YOUR GOAL:
When a picture appears in the listing, leave it out and copy the rest exactly as it stands.

GIVEN DATA:

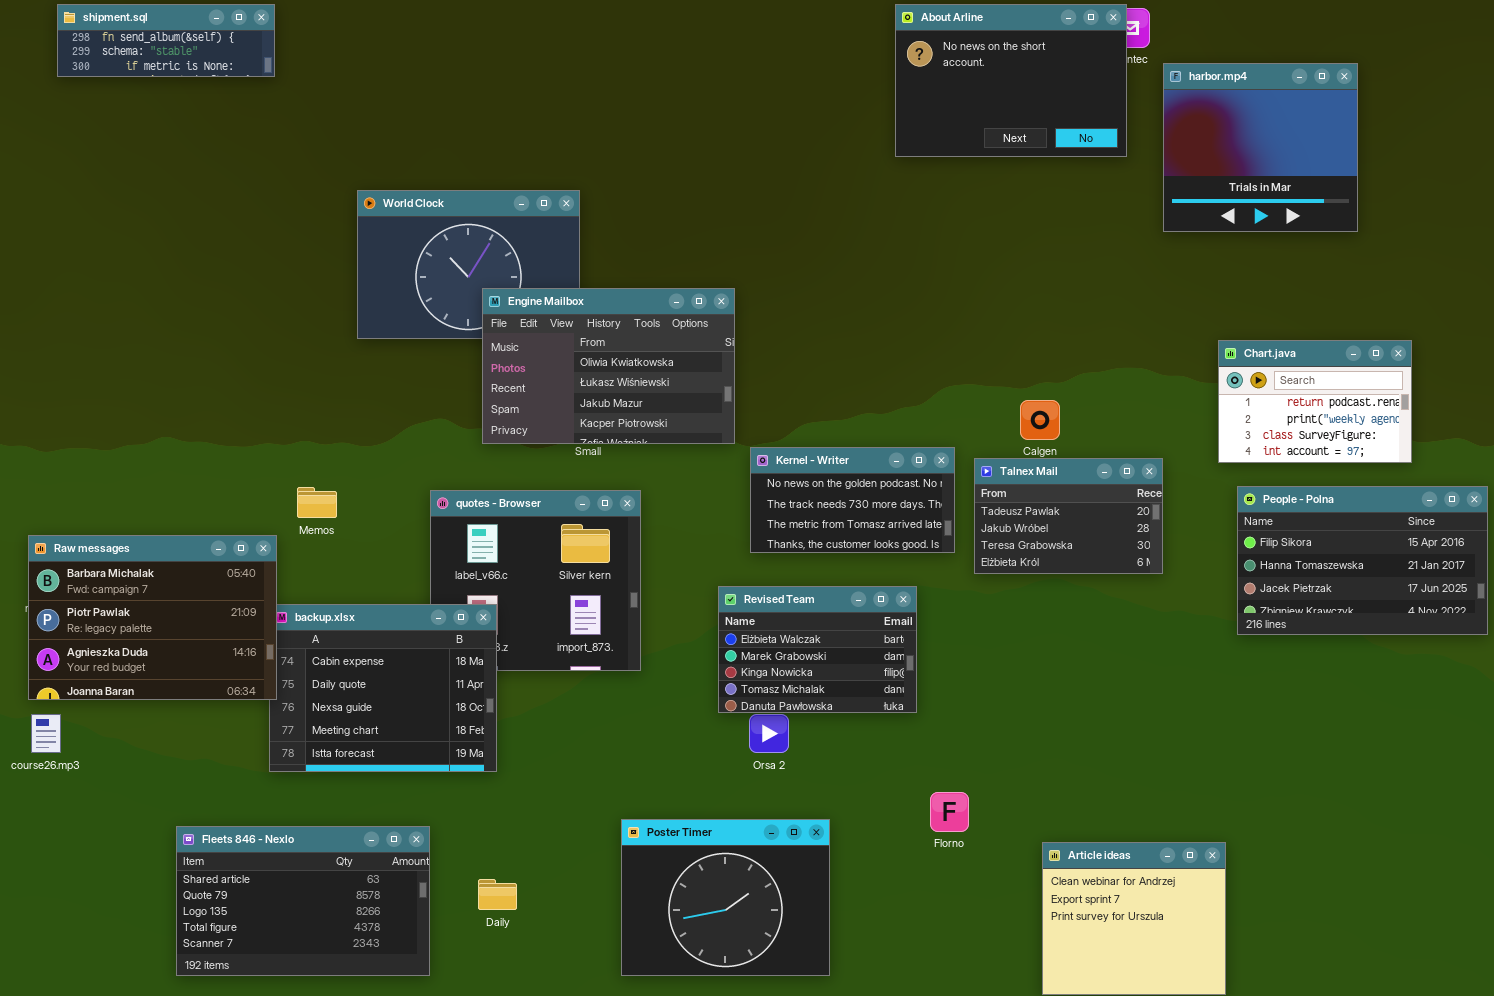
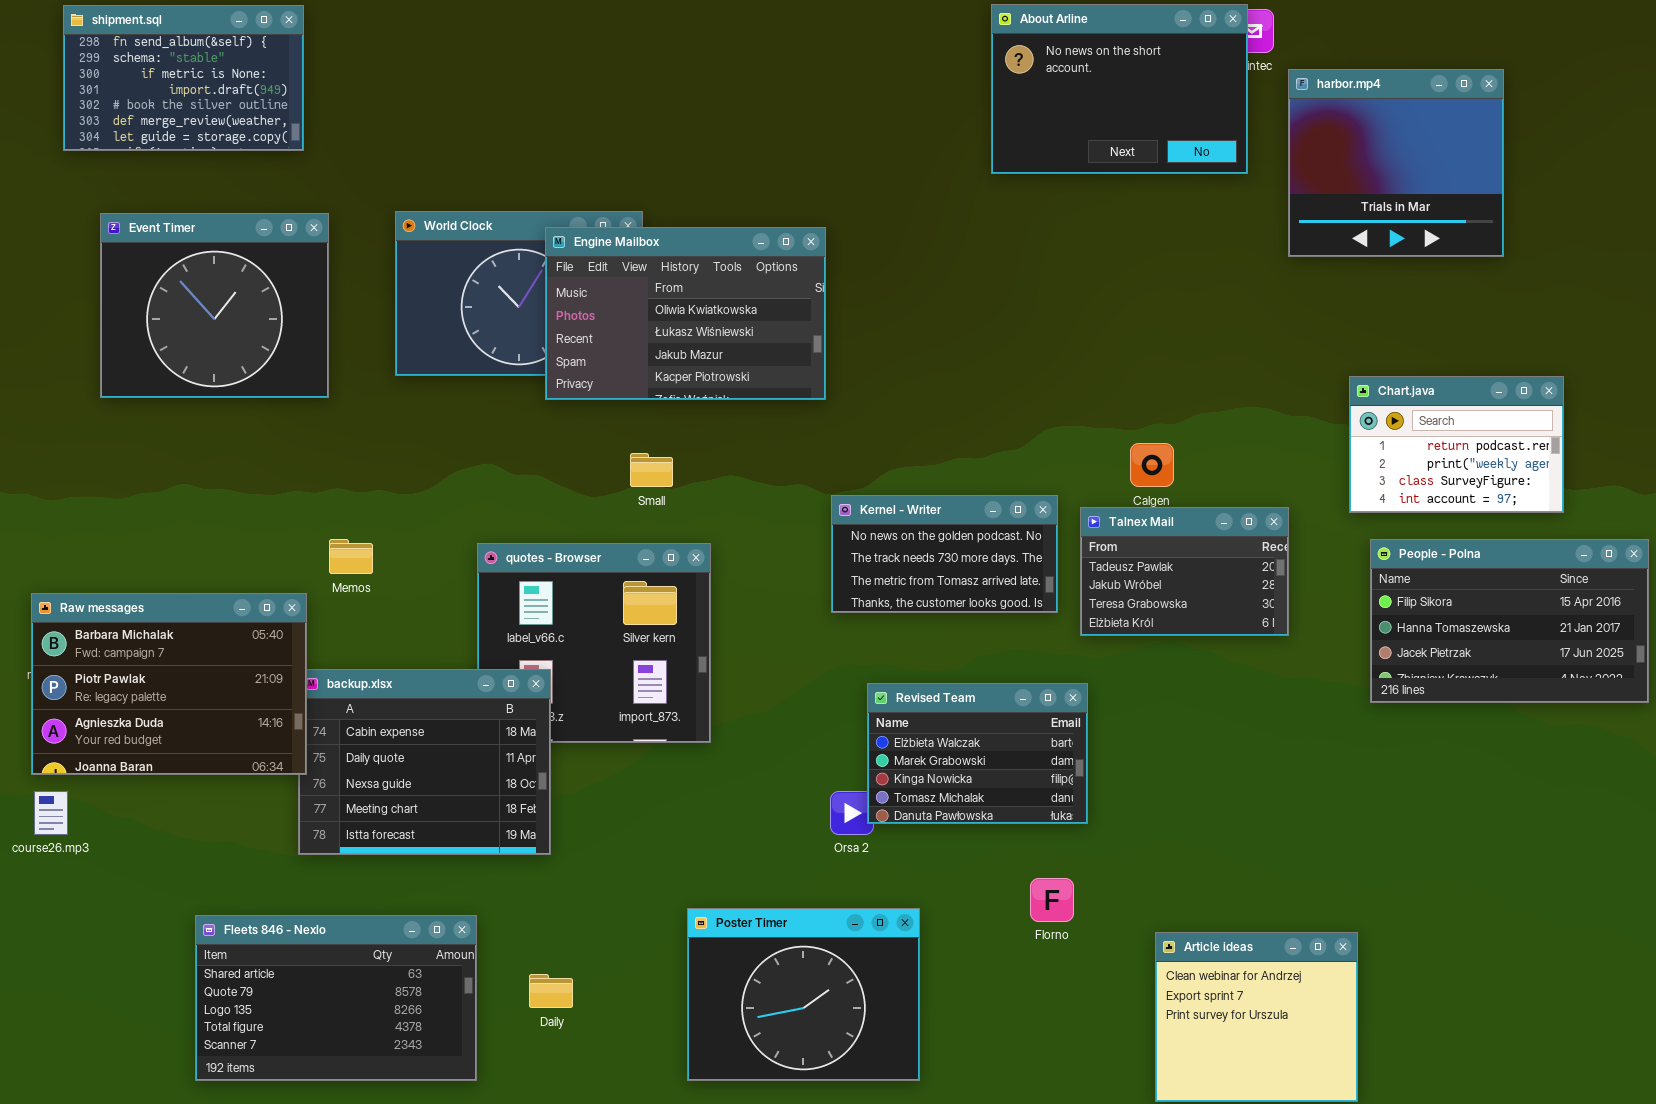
shipment.sql: [57,4,275,77] -> [63,5,304,151], resized
Event Timer: none -> [100,213,329,398], opened
Engine Mailbox: [482,288,735,444] -> [545,227,826,400], moved
Revised Team: [718,586,917,713] -> [867,683,1088,824], moved

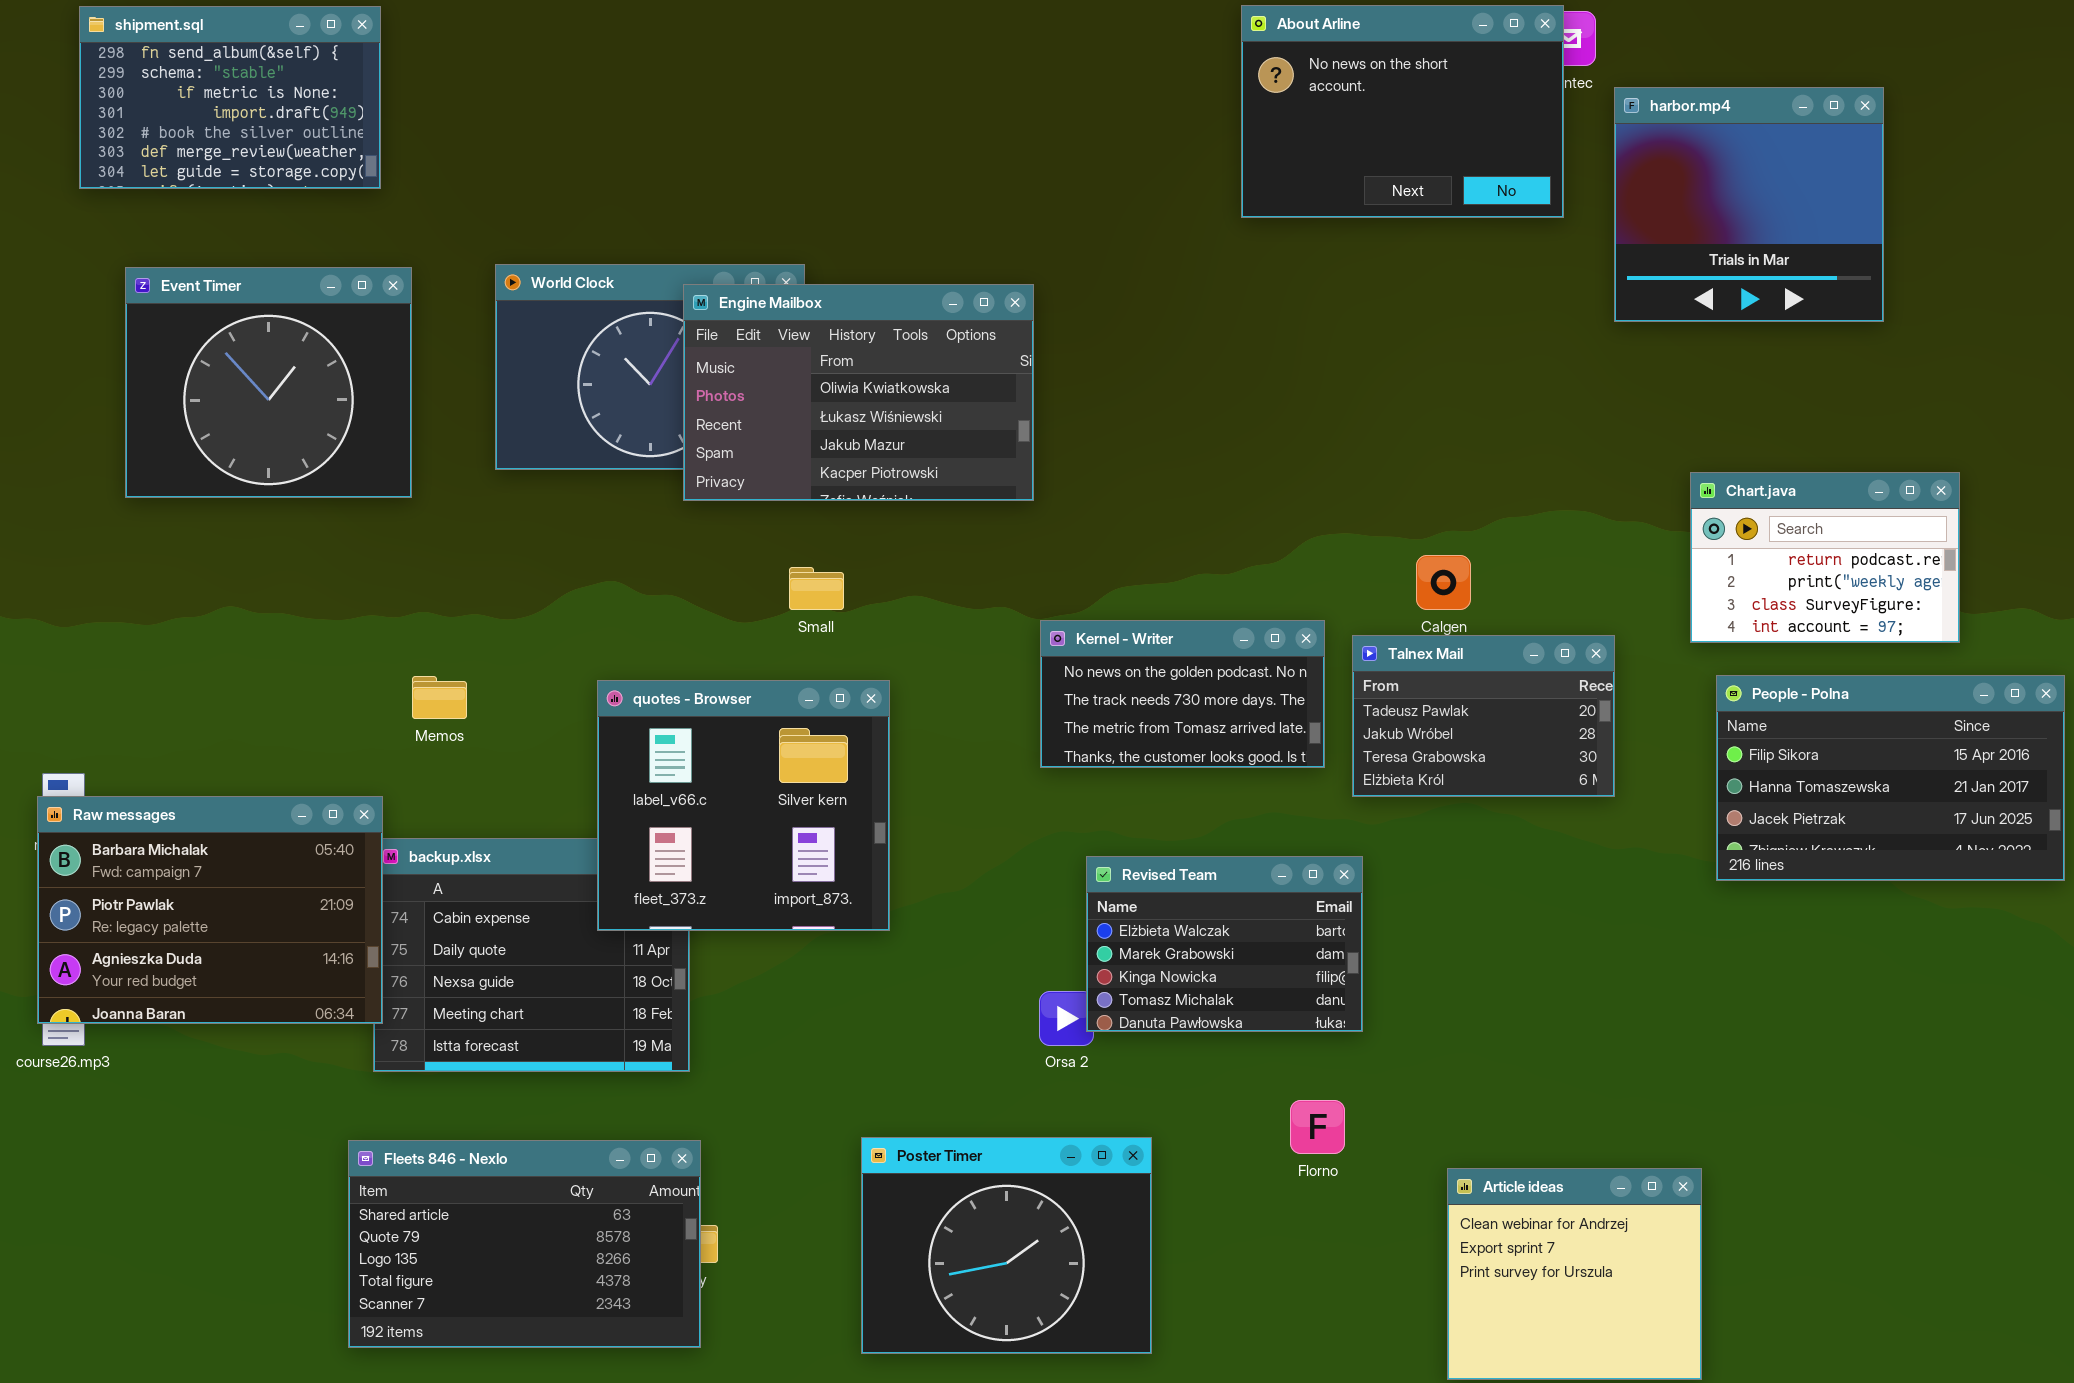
quotes - Browser: [477,543,711,743] -> [597,680,890,931], raised
Raw messages: [31,593,307,775] -> [37,796,383,1024], moved
Fleets 846 - Nexlo: [195,915,477,1081] -> [348,1140,701,1348], moved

RESULT BELOW:
shipment.sql: [57,4,275,77] -> [63,5,304,151], resized
Event Timer: none -> [100,213,329,398], opened
Engine Mailbox: [482,288,735,444] -> [545,227,826,400], moved
Revised Team: [718,586,917,713] -> [867,683,1088,824], moved

quotes - Browser: [477,543,711,743] -> [597,680,890,931], raised
Raw messages: [31,593,307,775] -> [37,796,383,1024], moved
Fleets 846 - Nexlo: [195,915,477,1081] -> [348,1140,701,1348], moved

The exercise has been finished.